··· Material provided ···
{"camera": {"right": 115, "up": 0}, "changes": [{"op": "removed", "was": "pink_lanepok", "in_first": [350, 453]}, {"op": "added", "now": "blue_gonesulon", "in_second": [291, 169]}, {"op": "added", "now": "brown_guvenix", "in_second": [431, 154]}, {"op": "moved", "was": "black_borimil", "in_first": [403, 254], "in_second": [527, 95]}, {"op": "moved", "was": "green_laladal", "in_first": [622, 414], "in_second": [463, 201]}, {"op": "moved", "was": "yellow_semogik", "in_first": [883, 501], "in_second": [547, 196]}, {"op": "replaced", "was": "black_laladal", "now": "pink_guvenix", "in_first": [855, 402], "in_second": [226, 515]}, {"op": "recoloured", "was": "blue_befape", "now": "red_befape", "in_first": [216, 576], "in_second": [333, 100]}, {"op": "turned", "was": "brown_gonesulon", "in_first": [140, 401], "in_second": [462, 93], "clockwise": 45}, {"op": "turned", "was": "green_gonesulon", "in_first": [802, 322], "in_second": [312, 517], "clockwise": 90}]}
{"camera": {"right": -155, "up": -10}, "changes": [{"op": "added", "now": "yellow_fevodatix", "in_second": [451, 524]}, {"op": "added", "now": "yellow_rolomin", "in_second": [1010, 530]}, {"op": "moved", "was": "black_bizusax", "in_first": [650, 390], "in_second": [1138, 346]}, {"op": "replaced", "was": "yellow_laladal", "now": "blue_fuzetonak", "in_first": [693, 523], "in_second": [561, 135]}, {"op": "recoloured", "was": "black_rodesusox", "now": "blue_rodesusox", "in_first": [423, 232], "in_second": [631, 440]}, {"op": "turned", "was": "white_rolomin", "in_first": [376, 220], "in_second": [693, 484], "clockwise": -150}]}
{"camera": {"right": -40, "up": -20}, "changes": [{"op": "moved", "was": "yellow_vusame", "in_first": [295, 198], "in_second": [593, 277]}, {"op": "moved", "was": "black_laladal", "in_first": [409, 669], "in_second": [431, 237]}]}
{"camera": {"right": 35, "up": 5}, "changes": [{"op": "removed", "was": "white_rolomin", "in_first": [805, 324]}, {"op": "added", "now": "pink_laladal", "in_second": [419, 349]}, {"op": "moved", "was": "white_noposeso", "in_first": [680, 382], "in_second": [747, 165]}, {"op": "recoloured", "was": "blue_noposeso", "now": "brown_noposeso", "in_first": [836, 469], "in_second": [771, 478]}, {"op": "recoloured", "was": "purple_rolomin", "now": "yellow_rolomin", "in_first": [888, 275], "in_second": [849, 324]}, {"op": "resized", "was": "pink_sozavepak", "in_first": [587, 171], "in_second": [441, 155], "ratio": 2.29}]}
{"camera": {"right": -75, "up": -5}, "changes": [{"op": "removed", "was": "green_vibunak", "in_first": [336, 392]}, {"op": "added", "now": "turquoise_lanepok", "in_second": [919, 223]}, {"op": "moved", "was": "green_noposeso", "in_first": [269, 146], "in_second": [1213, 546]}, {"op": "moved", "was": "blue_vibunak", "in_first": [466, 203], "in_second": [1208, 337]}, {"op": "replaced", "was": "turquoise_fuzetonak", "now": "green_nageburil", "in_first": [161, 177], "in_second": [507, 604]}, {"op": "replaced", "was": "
···
Problem:
Every entry, from first to last, is to be reproduced exactly.

Task solution:
{"camera": {"right": 115, "up": 0}, "changes": [{"op": "removed", "was": "pink_lanepok", "in_first": [350, 453]}, {"op": "added", "now": "blue_gonesulon", "in_second": [291, 169]}, {"op": "added", "now": "brown_guvenix", "in_second": [431, 154]}, {"op": "moved", "was": "black_borimil", "in_first": [403, 254], "in_second": [527, 95]}, {"op": "moved", "was": "green_laladal", "in_first": [622, 414], "in_second": [463, 201]}, {"op": "moved", "was": "yellow_semogik", "in_first": [883, 501], "in_second": [547, 196]}, {"op": "replaced", "was": "black_laladal", "now": "pink_guvenix", "in_first": [855, 402], "in_second": [226, 515]}, {"op": "recoloured", "was": "blue_befape", "now": "red_befape", "in_first": [216, 576], "in_second": [333, 100]}, {"op": "turned", "was": "brown_gonesulon", "in_first": [140, 401], "in_second": [462, 93], "clockwise": 45}, {"op": "turned", "was": "green_gonesulon", "in_first": [802, 322], "in_second": [312, 517], "clockwise": 90}]}
{"camera": {"right": -155, "up": -10}, "changes": [{"op": "added", "now": "yellow_fevodatix", "in_second": [451, 524]}, {"op": "added", "now": "yellow_rolomin", "in_second": [1010, 530]}, {"op": "moved", "was": "black_bizusax", "in_first": [650, 390], "in_second": [1138, 346]}, {"op": "replaced", "was": "yellow_laladal", "now": "blue_fuzetonak", "in_first": [693, 523], "in_second": [561, 135]}, {"op": "recoloured", "was": "black_rodesusox", "now": "blue_rodesusox", "in_first": [423, 232], "in_second": [631, 440]}, {"op": "turned", "was": "white_rolomin", "in_first": [376, 220], "in_second": [693, 484], "clockwise": -150}]}
{"camera": {"right": -40, "up": -20}, "changes": [{"op": "moved", "was": "yellow_vusame", "in_first": [295, 198], "in_second": [593, 277]}, {"op": "moved", "was": "black_laladal", "in_first": [409, 669], "in_second": [431, 237]}]}
{"camera": {"right": 35, "up": 5}, "changes": [{"op": "removed", "was": "white_rolomin", "in_first": [805, 324]}, {"op": "added", "now": "pink_laladal", "in_second": [419, 349]}, {"op": "moved", "was": "white_noposeso", "in_first": [680, 382], "in_second": [747, 165]}, {"op": "recoloured", "was": "blue_noposeso", "now": "brown_noposeso", "in_first": [836, 469], "in_second": [771, 478]}, {"op": "recoloured", "was": "purple_rolomin", "now": "yellow_rolomin", "in_first": [888, 275], "in_second": [849, 324]}, {"op": "resized", "was": "pink_sozavepak", "in_first": [587, 171], "in_second": [441, 155], "ratio": 2.29}]}
{"camera": {"right": -75, "up": -5}, "changes": [{"op": "removed", "was": "green_vibunak", "in_first": [336, 392]}, {"op": "added", "now": "turquoise_lanepok", "in_second": [919, 223]}, {"op": "moved", "was": "green_noposeso", "in_first": [269, 146], "in_second": [1213, 546]}, {"op": "moved", "was": "blue_vibunak", "in_first": [466, 203], "in_second": [1208, 337]}, {"op": "replaced", "was": "turquoise_fuzetonak", "now": "green_nageburil", "in_first": [161, 177], "in_second": [507, 604]}, {"op": "replaced", "was": "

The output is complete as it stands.